┌─ Collected data

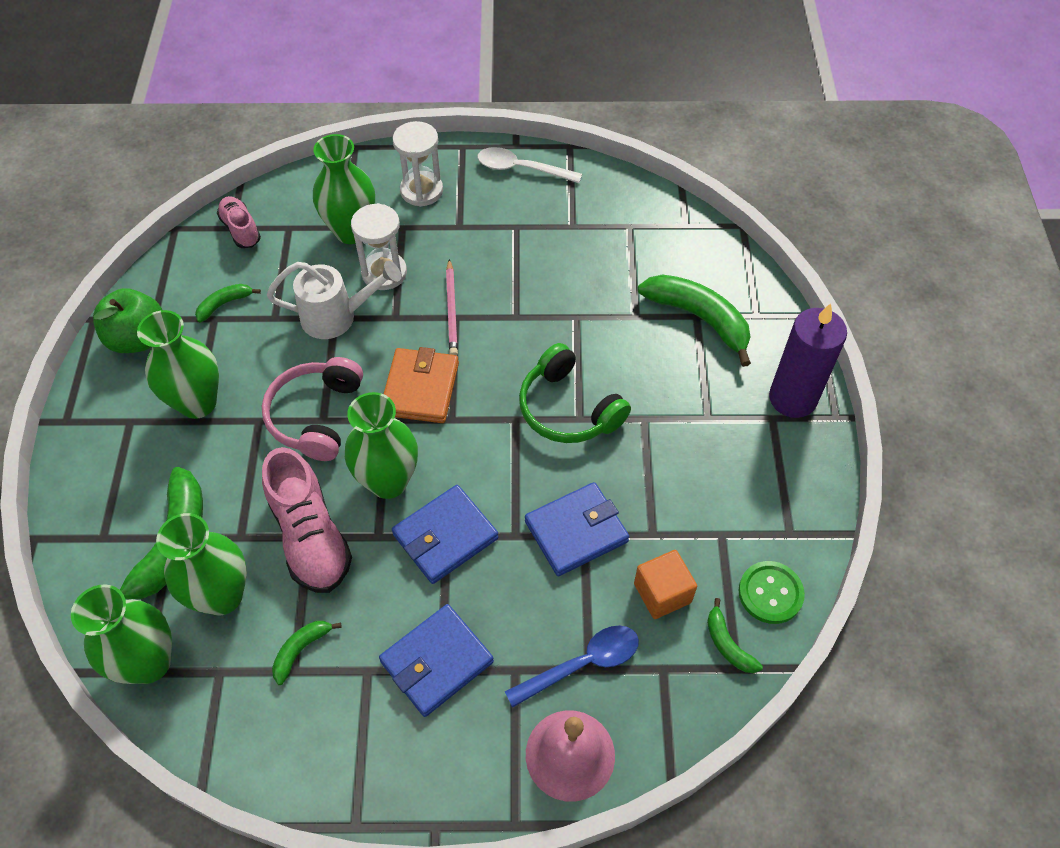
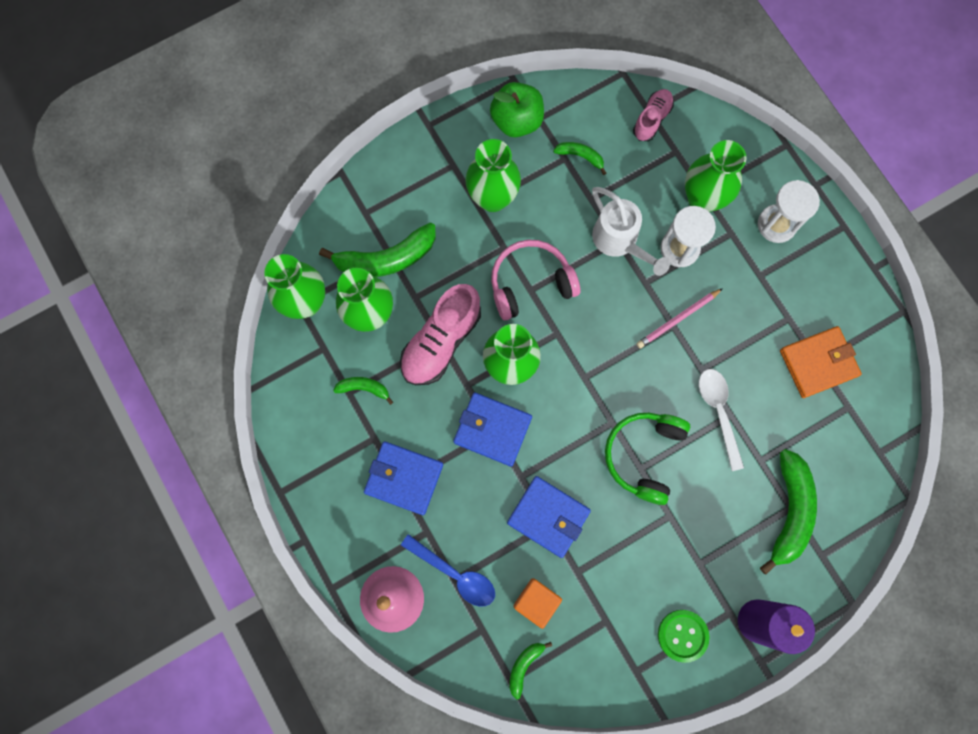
camera: 60 degrees right, 20 degrees up
orange wallet [384,347,459,423] -> orange wallet moved to [780,326,862,398]
white spoon [477,147,582,183] -> white spoon moved to [699,369,744,471]
green button [739,561,805,624] -> green button moved to [658,610,710,663]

└─

» What this task involves
Starting at the line that contains "orange wallet [384,347,459,423]", output every remaining line of the data exactly, and stop after the last one.

» Answer space
orange wallet [384,347,459,423] -> orange wallet moved to [780,326,862,398]
white spoon [477,147,582,183] -> white spoon moved to [699,369,744,471]
green button [739,561,805,624] -> green button moved to [658,610,710,663]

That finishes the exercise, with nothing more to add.